SHORT EXERCISE:
Turn the rows starting with the line containing "Trace the roads" and going on through the line containing "road 2 (unclassified): [(0,41),(152,0)]" into a two-column CSV with the headers instruction and output. Give one CSV line per row, with its text under instruction and its answer under output, each in a single quoted field with line breaks replaced by spaces.

PROVIDED RECORDS:
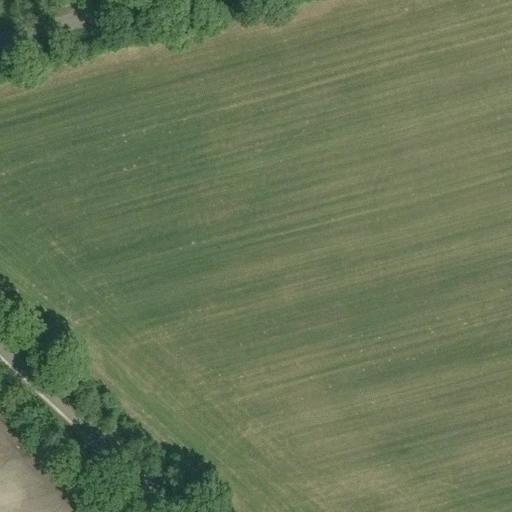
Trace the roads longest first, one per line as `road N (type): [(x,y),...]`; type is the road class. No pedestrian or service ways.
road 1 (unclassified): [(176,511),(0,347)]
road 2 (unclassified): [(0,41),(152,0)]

--

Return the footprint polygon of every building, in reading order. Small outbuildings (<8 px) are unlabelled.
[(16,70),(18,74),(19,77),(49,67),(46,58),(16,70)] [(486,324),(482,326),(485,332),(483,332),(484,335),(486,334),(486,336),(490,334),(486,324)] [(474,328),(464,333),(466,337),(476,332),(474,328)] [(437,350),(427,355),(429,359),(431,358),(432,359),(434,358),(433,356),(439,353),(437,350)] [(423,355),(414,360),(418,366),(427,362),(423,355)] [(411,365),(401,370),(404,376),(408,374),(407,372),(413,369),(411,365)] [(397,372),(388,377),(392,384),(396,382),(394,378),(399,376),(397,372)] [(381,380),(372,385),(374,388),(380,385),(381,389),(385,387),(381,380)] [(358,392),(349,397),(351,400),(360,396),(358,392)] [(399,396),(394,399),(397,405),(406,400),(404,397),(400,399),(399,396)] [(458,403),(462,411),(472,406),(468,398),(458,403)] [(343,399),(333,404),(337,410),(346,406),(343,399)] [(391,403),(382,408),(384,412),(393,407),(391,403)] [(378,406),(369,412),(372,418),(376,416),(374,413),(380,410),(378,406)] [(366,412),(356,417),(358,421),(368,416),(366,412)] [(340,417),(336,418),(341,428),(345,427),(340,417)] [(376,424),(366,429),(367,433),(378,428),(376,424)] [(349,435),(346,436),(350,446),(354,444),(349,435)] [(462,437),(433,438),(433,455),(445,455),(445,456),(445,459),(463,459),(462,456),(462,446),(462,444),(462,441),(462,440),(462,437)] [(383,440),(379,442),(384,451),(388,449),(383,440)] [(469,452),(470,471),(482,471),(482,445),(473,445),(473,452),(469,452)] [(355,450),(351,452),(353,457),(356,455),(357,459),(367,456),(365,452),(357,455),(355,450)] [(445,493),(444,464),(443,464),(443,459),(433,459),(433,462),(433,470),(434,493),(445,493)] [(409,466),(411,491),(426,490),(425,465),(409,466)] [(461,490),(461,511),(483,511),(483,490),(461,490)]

--

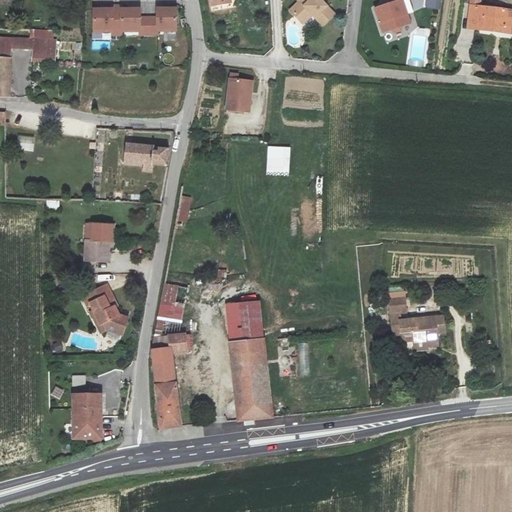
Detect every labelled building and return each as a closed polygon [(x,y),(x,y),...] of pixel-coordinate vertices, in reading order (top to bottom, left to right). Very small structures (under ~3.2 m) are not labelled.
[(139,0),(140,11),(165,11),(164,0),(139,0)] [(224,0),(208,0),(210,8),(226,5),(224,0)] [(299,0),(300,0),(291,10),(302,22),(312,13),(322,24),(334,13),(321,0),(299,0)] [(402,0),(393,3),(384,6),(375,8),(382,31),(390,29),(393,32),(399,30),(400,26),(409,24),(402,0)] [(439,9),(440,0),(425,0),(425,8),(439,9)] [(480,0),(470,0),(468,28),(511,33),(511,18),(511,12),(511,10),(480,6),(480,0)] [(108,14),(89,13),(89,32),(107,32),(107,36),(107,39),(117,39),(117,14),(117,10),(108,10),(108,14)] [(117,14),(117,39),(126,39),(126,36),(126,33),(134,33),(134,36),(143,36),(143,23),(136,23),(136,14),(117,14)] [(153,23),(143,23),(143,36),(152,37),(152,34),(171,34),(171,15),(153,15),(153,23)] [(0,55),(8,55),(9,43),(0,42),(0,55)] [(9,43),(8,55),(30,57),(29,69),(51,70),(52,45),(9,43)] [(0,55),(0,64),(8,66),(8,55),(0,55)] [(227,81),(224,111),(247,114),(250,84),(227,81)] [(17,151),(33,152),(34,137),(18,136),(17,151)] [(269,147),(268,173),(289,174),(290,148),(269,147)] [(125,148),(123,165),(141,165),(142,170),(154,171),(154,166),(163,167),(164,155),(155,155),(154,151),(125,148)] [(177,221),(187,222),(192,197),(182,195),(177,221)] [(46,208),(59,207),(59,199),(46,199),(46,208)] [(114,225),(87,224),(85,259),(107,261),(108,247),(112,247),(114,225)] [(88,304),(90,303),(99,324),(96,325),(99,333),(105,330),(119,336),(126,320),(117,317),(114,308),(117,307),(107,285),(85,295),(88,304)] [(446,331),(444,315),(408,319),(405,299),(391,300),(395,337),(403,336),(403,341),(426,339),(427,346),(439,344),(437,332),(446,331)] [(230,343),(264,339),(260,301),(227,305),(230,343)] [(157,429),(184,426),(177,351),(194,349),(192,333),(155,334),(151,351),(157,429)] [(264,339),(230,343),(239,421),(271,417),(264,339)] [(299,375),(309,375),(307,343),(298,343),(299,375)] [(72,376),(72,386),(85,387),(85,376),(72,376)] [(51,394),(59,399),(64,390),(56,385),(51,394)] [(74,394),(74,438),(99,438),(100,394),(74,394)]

RESPONSE TO THIS TASK:
instruction,output
"Trace the roads longest first, one per line as `road N (type): [(x,y),...]`; type is the road class. No pedestrian or service ways.","road 1 (unclassified): [(176,511),(0,347)] road 2 (unclassified): [(0,41),(152,0)]"